● **Supplied material**
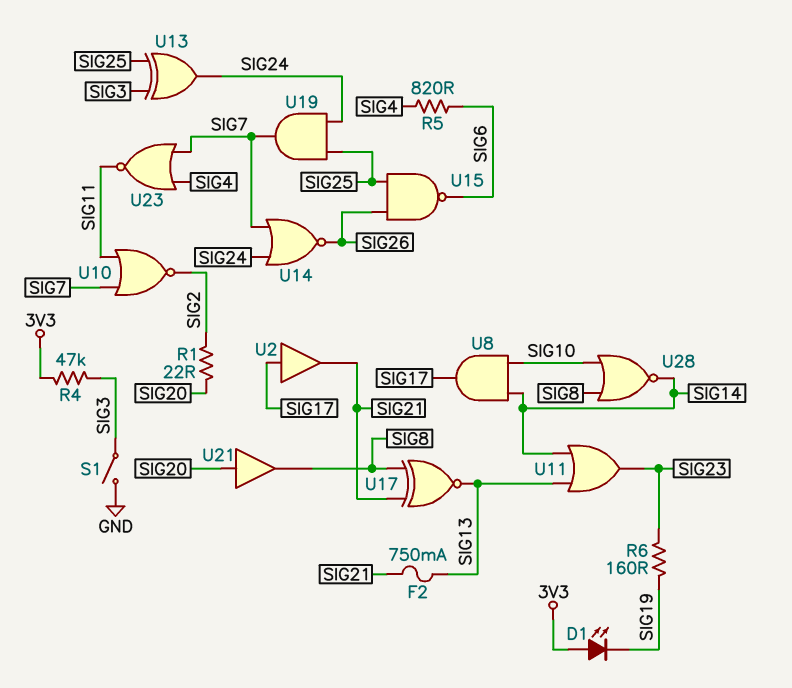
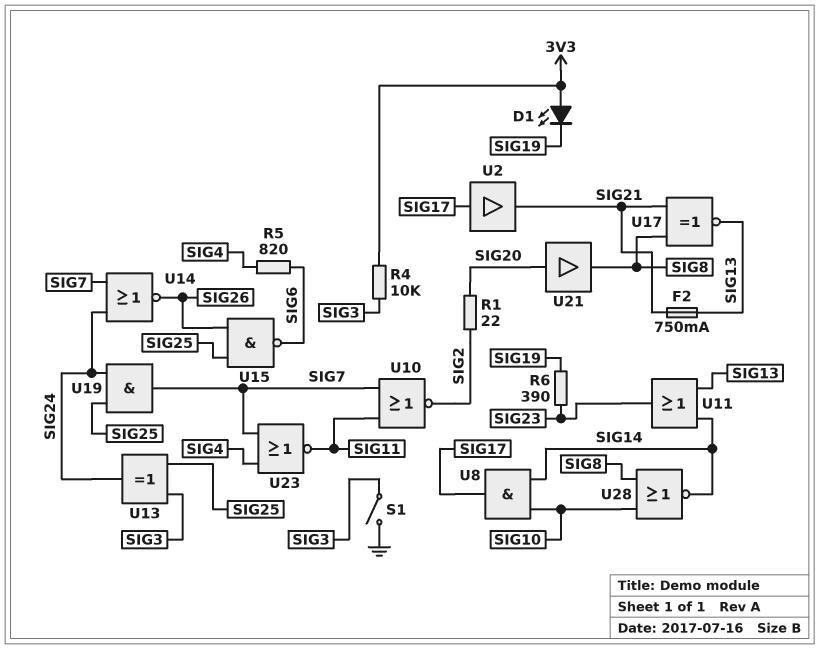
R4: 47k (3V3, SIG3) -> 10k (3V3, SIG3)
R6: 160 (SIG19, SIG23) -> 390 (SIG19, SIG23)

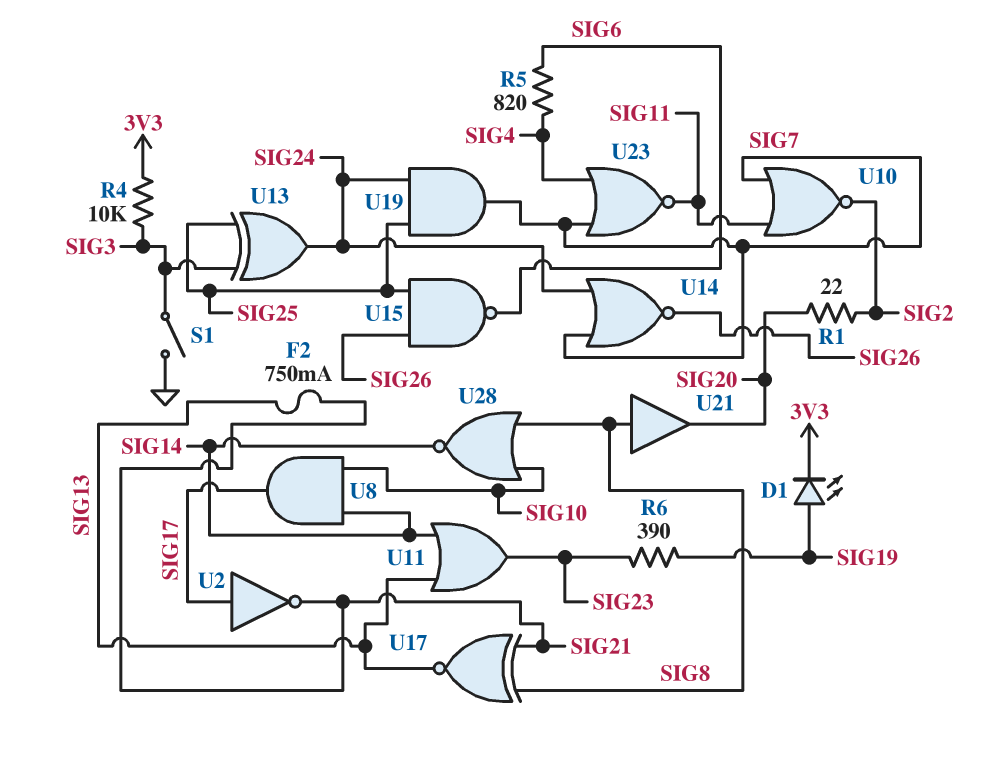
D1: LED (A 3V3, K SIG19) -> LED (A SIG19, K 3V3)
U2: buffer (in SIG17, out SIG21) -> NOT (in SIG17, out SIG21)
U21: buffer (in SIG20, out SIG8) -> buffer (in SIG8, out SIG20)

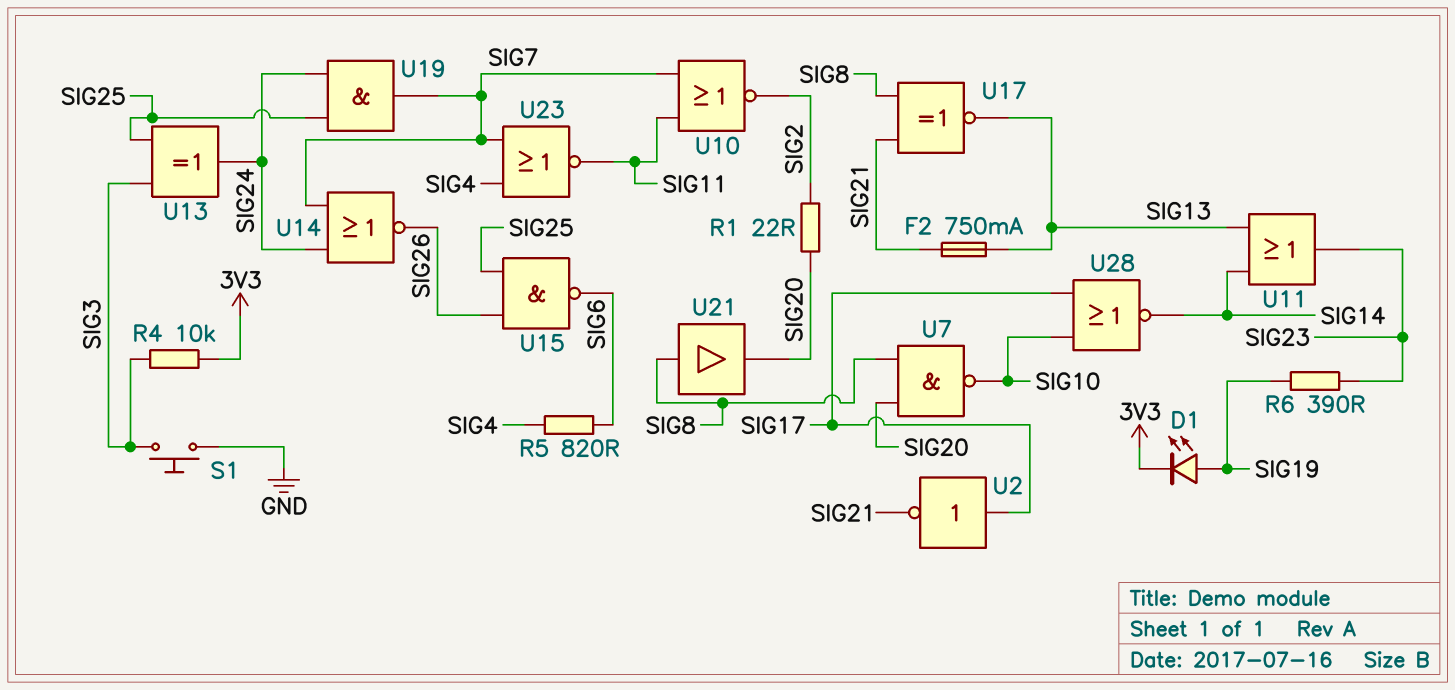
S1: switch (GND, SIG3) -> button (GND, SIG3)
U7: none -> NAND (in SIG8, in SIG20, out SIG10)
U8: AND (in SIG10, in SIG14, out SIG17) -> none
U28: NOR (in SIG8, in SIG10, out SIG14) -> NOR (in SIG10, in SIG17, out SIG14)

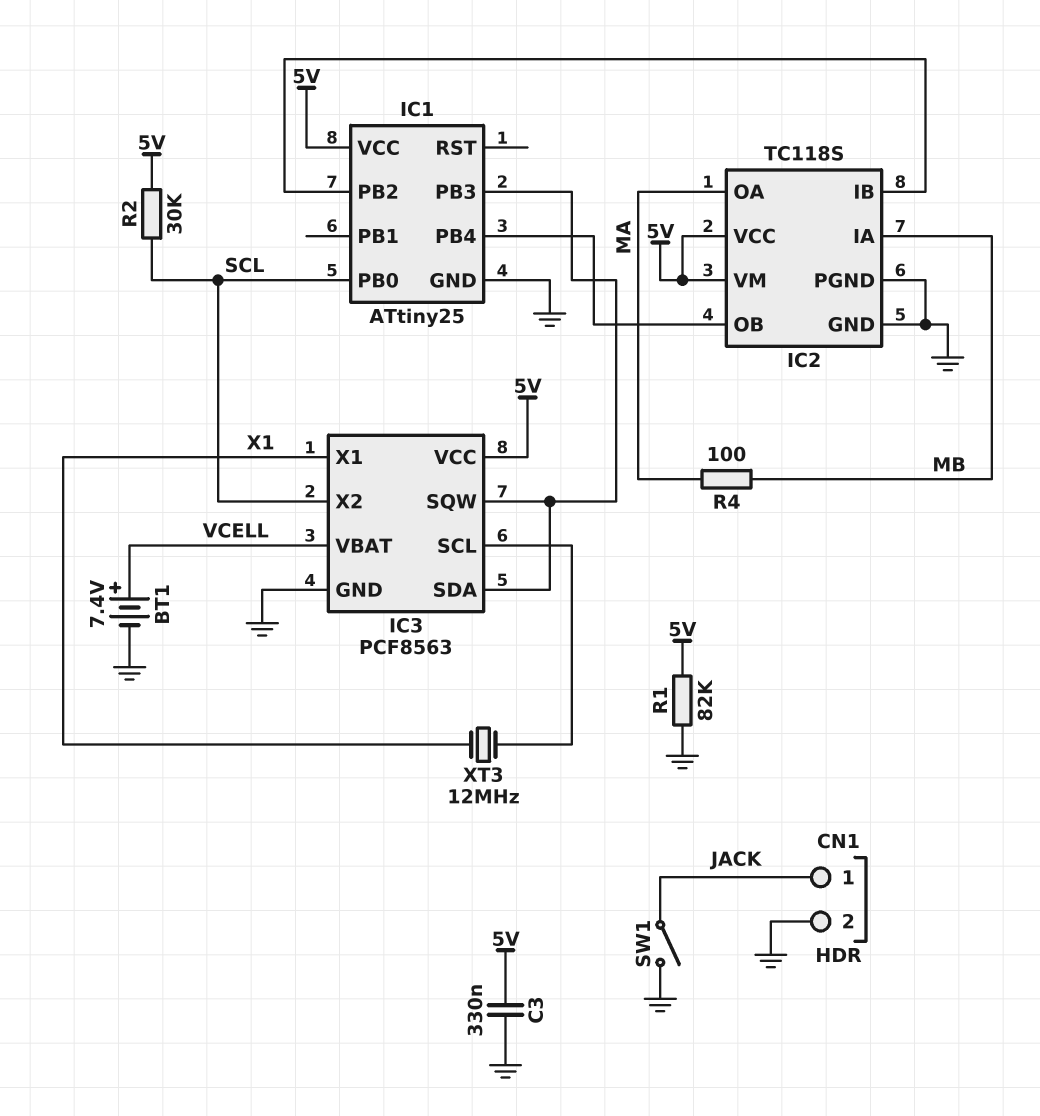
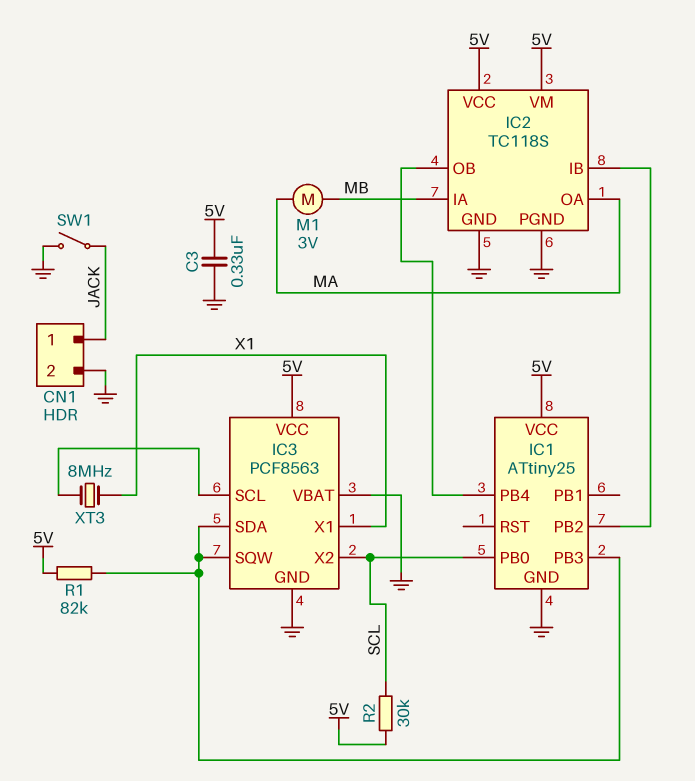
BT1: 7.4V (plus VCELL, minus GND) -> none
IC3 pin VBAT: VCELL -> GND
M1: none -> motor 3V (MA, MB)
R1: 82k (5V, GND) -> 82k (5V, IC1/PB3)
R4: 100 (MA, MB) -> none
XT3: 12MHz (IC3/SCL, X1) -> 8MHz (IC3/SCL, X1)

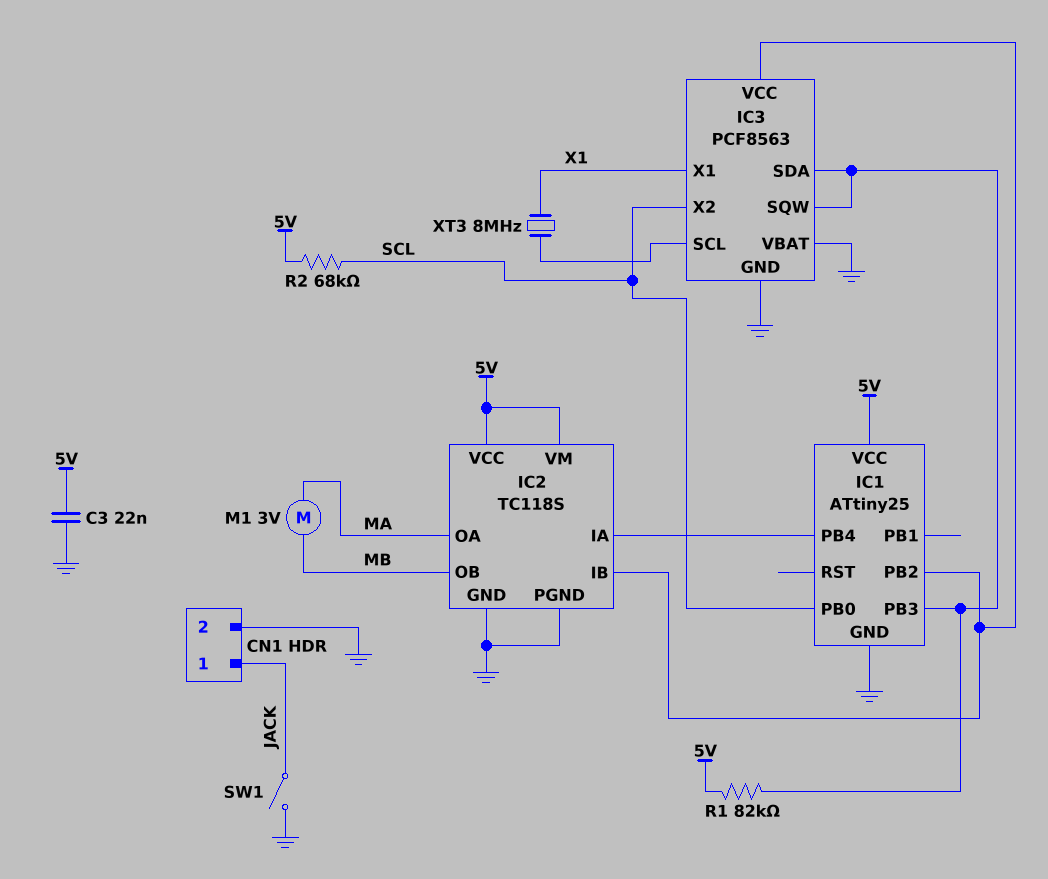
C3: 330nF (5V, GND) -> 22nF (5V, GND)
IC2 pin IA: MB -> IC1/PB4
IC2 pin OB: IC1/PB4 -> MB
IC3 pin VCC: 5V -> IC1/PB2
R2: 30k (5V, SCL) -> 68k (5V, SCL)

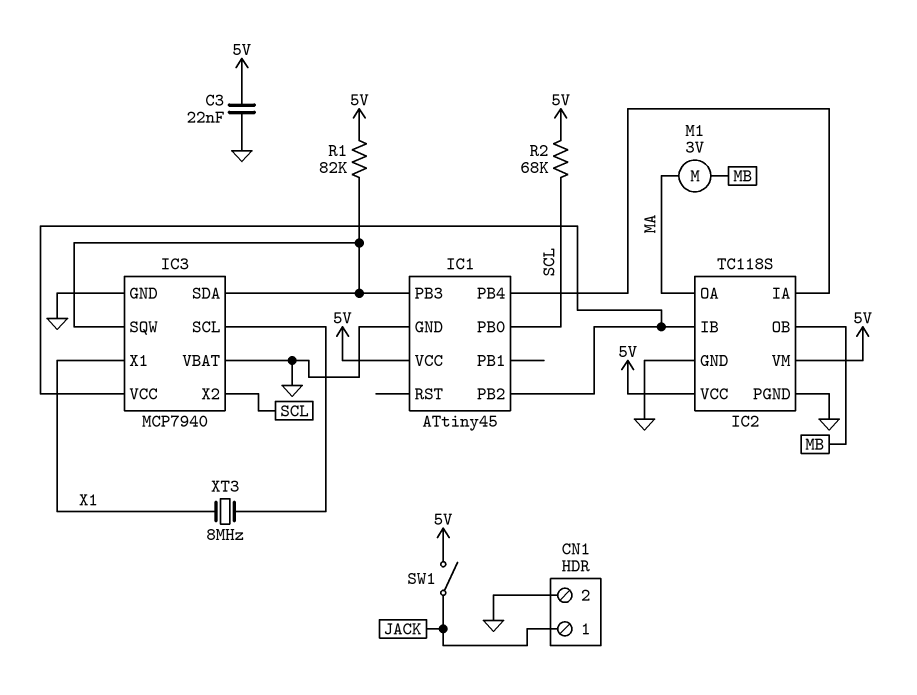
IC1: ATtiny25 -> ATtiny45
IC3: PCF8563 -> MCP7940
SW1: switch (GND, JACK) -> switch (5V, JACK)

● **What you are asked to do**
Wherever a line contains the string "VCELL", copy that line from the data.

● **Answer space**
BT1: 7.4V (plus VCELL, minus GND) -> none
IC3 pin VBAT: VCELL -> GND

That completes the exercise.